[[ Information supplied, beginning ]]

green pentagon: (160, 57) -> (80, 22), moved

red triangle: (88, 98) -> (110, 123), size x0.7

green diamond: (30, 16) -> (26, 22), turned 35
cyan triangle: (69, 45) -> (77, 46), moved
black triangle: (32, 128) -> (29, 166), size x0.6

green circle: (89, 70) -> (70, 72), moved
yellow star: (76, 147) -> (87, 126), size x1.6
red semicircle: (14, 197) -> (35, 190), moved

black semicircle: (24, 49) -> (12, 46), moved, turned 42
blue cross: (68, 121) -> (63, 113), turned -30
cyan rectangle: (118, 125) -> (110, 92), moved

[[ Information supplied, end ]]
[[ Information supplied, beginning ]]

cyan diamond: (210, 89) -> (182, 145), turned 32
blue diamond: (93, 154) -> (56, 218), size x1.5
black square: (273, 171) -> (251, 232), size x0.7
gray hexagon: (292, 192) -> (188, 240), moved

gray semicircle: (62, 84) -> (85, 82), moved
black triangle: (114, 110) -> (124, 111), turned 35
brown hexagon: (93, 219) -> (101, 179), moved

[[ Information supplied, end ]]

#### Exercise objective:
Everything from the line with "blue diamond: (93, 154)" through the line with "brown hexagon: (93, 219) -> (101, 179), moved" in the listing above must be retyped exactly, with nothing added.

#### Output of the exercise:
blue diamond: (93, 154) -> (56, 218), size x1.5
black square: (273, 171) -> (251, 232), size x0.7
gray hexagon: (292, 192) -> (188, 240), moved

gray semicircle: (62, 84) -> (85, 82), moved
black triangle: (114, 110) -> (124, 111), turned 35
brown hexagon: (93, 219) -> (101, 179), moved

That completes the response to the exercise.